Task details:
Provide a character-exact reproduction of the lines from the line with "pink goblet: 6 -> 5" to the end of the entries.

##### Data supplied

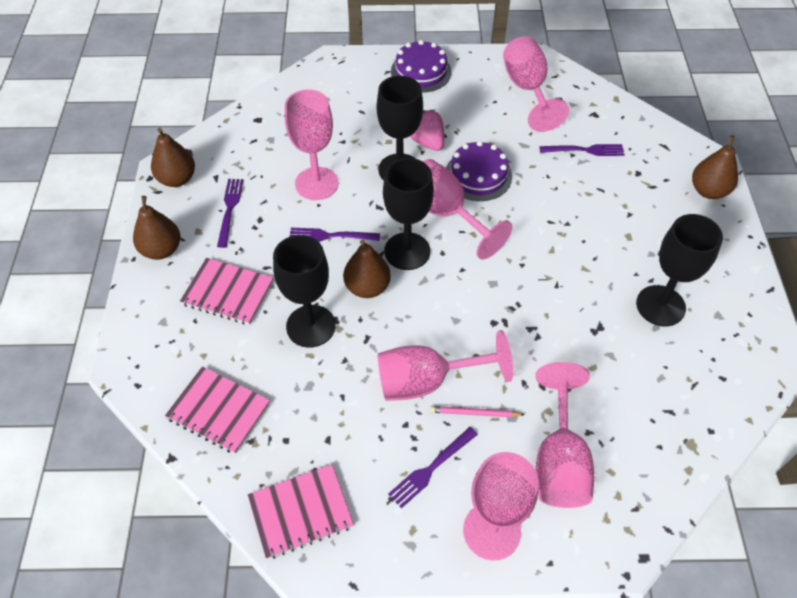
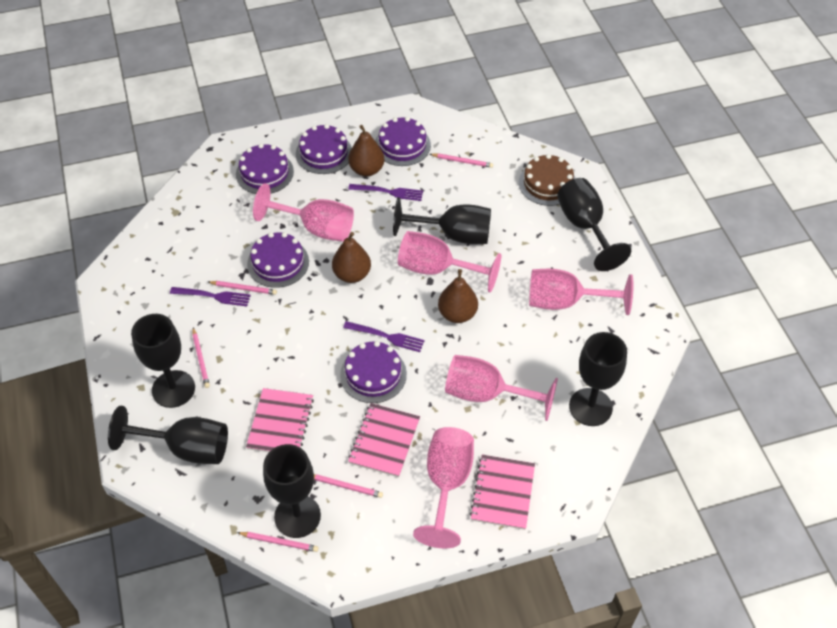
black goblet: 4 -> 6
brown cake: 0 -> 1
brown pear: 4 -> 3
pink goblet: 6 -> 5
pink pencil: 1 -> 5
pink strawberry: 1 -> 0
purple cake: 2 -> 5
purple fork: 4 -> 3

##########

Answer box:
pink goblet: 6 -> 5
pink pencil: 1 -> 5
pink strawberry: 1 -> 0
purple cake: 2 -> 5
purple fork: 4 -> 3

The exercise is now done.